▶ Input for this task:
>>>
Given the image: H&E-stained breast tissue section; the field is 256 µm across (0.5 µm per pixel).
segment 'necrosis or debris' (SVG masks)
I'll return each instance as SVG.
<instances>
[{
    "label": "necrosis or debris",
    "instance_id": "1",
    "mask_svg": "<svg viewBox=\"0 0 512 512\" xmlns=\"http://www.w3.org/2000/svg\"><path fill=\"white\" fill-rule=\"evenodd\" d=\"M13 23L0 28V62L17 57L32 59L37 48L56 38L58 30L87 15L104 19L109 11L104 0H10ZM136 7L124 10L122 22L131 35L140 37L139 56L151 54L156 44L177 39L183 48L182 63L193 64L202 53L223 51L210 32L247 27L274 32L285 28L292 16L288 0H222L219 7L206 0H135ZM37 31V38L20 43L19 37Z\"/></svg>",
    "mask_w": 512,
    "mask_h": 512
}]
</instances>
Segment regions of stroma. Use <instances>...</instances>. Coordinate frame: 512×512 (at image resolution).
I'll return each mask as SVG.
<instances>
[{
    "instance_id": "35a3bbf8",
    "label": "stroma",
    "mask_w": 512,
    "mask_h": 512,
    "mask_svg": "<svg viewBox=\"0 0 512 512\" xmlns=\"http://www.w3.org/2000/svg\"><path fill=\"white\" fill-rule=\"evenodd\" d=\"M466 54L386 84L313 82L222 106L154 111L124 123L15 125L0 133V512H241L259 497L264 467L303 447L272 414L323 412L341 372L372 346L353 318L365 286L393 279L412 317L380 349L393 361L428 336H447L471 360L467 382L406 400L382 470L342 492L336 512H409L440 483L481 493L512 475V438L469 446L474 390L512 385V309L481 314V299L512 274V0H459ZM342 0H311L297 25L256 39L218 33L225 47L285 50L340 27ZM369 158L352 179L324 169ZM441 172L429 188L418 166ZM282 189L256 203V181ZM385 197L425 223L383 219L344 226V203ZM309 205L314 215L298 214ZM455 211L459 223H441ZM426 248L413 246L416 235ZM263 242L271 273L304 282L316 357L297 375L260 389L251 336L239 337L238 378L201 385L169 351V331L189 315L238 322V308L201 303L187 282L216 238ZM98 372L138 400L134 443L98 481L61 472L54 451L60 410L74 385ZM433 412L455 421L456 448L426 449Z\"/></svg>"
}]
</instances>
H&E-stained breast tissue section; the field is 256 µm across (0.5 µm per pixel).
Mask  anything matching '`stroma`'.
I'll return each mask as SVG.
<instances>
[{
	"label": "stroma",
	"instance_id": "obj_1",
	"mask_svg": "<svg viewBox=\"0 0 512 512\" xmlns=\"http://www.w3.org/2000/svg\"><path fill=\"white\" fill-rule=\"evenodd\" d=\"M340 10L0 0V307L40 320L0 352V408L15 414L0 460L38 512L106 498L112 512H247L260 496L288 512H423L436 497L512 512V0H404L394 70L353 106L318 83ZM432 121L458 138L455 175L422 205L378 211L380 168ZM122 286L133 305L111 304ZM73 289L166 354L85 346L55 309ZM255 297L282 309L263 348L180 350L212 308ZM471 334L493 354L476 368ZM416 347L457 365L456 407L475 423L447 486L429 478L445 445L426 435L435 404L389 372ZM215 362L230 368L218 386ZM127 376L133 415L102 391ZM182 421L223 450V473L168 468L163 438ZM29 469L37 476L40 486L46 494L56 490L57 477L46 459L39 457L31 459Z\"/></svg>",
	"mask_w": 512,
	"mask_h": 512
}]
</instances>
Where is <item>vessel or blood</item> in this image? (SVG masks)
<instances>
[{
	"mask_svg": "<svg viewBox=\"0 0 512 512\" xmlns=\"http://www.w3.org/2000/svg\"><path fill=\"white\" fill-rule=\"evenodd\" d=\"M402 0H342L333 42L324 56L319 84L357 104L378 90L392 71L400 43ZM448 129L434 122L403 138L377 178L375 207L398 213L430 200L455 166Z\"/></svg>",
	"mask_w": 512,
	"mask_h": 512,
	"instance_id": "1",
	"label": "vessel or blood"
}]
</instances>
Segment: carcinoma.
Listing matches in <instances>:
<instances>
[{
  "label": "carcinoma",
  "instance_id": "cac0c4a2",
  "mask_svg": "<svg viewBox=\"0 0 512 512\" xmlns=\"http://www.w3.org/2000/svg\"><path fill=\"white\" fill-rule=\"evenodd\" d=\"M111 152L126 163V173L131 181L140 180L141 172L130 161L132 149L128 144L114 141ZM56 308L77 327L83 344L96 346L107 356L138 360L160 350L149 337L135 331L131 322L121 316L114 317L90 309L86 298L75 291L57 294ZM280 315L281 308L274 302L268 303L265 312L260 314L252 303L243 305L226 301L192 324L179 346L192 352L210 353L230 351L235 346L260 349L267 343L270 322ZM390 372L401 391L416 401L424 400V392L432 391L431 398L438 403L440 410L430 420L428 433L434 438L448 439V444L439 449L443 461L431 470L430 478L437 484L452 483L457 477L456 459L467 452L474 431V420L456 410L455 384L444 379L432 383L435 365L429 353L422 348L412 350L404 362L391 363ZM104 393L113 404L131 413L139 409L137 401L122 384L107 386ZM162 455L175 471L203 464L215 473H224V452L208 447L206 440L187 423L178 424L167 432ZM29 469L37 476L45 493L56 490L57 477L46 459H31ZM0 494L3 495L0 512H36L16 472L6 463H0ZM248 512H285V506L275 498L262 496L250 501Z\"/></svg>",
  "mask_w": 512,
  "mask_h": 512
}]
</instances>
<<<
▶ Exercise requirements:
Say how many lines in the listing above include "debris". Give nothing but the number.

▶ Answer to this problem:
2